Stored items
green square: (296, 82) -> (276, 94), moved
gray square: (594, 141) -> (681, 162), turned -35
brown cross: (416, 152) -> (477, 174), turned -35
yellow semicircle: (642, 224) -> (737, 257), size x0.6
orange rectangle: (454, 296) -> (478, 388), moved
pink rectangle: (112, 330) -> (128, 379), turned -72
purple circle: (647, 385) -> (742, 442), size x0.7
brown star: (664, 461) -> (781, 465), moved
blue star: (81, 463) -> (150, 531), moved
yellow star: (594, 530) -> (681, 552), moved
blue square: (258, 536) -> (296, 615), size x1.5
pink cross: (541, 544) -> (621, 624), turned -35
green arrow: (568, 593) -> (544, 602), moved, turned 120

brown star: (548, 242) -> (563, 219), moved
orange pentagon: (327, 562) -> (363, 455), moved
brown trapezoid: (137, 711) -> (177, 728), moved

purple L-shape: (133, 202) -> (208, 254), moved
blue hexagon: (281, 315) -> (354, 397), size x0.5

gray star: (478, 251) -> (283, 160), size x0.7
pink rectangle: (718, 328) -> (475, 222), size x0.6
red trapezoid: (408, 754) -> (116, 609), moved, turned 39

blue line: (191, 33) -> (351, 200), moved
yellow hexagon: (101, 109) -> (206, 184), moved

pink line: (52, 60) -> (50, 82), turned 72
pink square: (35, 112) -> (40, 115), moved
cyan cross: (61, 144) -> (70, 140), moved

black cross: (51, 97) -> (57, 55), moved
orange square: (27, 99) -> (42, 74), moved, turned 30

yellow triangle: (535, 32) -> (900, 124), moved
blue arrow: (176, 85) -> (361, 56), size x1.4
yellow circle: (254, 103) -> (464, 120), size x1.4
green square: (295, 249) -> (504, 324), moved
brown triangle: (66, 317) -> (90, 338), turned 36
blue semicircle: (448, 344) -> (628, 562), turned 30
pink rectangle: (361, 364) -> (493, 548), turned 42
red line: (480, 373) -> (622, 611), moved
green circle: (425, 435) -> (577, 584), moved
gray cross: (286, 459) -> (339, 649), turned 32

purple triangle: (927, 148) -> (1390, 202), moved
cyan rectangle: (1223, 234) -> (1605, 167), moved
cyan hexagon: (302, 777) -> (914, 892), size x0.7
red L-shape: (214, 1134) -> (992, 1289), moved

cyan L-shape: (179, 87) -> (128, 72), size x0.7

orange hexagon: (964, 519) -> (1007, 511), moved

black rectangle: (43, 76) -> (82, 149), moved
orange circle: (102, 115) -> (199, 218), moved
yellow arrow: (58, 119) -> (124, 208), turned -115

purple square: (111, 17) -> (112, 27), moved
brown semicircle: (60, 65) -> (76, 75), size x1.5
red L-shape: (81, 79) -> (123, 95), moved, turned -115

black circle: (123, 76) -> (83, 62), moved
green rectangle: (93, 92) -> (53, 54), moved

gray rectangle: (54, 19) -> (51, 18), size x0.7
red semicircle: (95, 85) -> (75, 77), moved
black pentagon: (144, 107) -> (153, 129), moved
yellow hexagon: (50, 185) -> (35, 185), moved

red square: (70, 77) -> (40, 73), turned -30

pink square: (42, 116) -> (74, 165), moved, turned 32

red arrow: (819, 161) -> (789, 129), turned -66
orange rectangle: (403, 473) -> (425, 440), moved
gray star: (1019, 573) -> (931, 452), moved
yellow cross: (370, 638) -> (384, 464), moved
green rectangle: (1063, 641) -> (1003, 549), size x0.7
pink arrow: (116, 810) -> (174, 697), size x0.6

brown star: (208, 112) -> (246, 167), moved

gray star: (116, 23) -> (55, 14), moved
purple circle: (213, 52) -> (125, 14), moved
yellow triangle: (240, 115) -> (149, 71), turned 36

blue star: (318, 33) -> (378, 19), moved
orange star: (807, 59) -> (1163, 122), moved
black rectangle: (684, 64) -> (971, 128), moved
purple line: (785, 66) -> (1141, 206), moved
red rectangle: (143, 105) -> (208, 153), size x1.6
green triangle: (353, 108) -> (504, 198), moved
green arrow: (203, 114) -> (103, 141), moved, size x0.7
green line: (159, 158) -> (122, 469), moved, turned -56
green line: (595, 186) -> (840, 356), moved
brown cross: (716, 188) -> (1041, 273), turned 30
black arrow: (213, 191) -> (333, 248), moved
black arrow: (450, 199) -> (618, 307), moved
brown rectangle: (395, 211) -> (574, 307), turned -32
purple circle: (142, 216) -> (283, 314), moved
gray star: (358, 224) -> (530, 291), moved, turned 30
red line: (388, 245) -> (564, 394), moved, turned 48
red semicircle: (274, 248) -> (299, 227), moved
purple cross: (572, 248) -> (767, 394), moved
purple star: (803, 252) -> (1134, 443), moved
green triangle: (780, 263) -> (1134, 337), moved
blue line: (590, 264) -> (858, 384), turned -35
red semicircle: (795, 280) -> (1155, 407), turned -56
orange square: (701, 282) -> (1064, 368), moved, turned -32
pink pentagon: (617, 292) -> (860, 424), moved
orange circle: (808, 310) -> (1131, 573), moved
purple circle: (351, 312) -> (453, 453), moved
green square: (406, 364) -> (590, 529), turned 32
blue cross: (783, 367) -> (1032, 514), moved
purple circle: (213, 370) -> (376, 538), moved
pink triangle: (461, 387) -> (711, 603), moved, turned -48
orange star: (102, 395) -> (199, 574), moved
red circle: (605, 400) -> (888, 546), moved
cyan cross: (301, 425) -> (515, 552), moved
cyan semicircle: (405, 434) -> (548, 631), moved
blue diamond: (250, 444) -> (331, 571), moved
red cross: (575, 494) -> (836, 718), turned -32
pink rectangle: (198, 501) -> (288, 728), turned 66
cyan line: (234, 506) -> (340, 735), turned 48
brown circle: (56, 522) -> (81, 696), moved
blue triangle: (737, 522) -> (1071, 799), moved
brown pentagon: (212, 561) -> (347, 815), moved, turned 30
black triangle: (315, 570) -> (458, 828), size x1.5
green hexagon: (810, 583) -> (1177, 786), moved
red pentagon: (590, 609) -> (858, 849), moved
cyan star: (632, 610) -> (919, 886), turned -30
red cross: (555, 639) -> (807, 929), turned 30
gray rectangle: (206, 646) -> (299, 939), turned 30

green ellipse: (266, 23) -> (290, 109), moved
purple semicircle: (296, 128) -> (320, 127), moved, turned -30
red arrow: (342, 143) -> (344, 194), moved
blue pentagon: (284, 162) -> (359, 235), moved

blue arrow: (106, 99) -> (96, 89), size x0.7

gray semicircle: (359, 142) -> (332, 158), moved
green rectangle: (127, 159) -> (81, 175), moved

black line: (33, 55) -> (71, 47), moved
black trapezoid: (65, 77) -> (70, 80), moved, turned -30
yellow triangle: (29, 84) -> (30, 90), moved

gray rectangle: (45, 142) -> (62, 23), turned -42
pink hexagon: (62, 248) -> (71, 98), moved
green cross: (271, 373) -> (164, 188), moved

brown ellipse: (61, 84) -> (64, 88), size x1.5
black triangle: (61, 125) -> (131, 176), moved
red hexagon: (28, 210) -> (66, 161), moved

- [What the task requires] Above are the records; print exactly the lines from the line with "purple line: (785, 66) -> (1141, 206), moved" to the line with "purple cross: (572, 248) -> (767, 394), moved", including both, and nothing else.

- [Task solution]
purple line: (785, 66) -> (1141, 206), moved
red rectangle: (143, 105) -> (208, 153), size x1.6
green triangle: (353, 108) -> (504, 198), moved
green arrow: (203, 114) -> (103, 141), moved, size x0.7
green line: (159, 158) -> (122, 469), moved, turned -56
green line: (595, 186) -> (840, 356), moved
brown cross: (716, 188) -> (1041, 273), turned 30
black arrow: (213, 191) -> (333, 248), moved
black arrow: (450, 199) -> (618, 307), moved
brown rectangle: (395, 211) -> (574, 307), turned -32
purple circle: (142, 216) -> (283, 314), moved
gray star: (358, 224) -> (530, 291), moved, turned 30
red line: (388, 245) -> (564, 394), moved, turned 48
red semicircle: (274, 248) -> (299, 227), moved
purple cross: (572, 248) -> (767, 394), moved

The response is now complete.